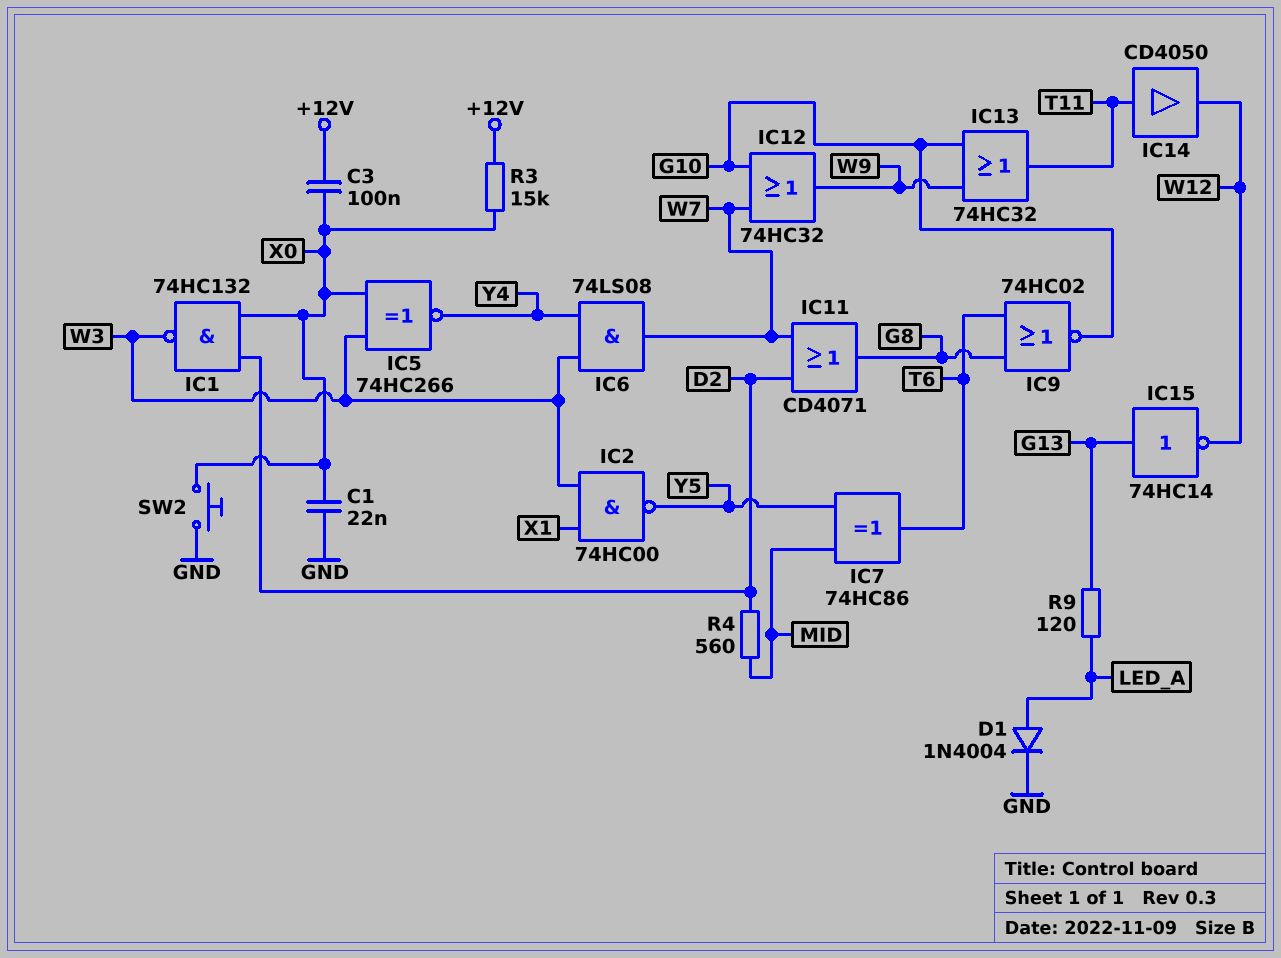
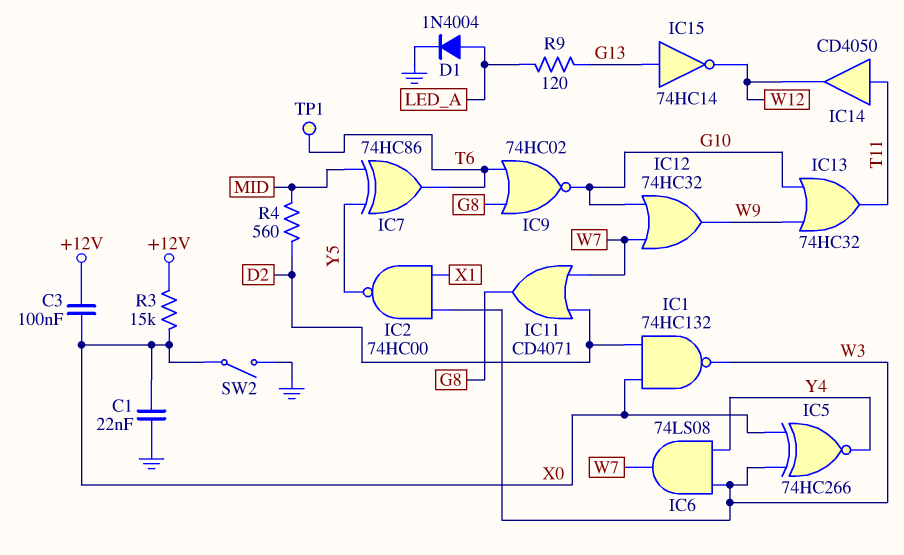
SW2: button (GND, X0) -> switch (GND, X0)
TP1: none -> test point (T6)

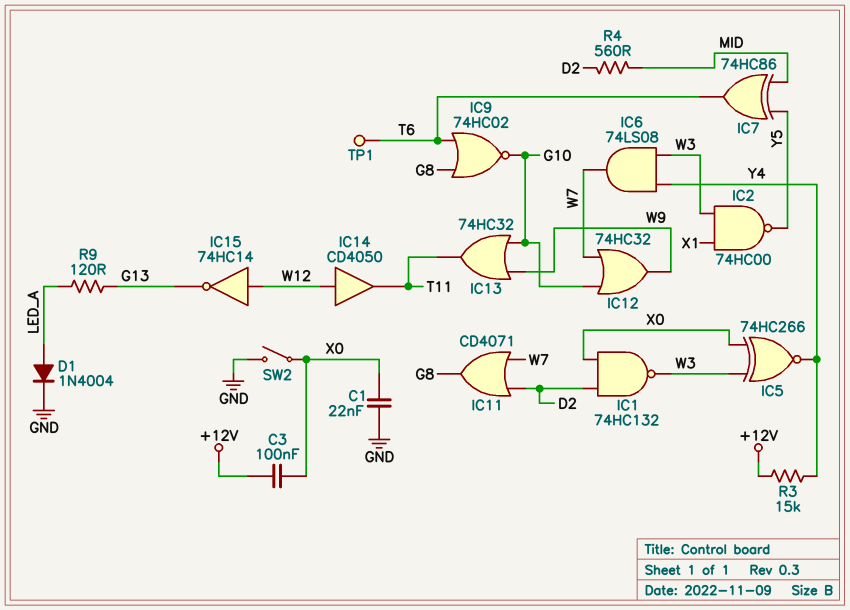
IC14: buffer CD4050 (in T11, out W12) -> buffer CD4050 (in W12, out T11)
IC15: NOT 74HC14 (in G13, out W12) -> NOT 74HC14 (in W12, out G13)
R3: 15k (+12V, X0) -> 15k (+12V, Y4)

▸ **Aim of the exercise**: If a picture appears in the data, omit it; transcribe all the rest exactly.

▸ **Written answer**:
SW2: button (GND, X0) -> switch (GND, X0)
TP1: none -> test point (T6)

IC14: buffer CD4050 (in T11, out W12) -> buffer CD4050 (in W12, out T11)
IC15: NOT 74HC14 (in G13, out W12) -> NOT 74HC14 (in W12, out G13)
R3: 15k (+12V, X0) -> 15k (+12V, Y4)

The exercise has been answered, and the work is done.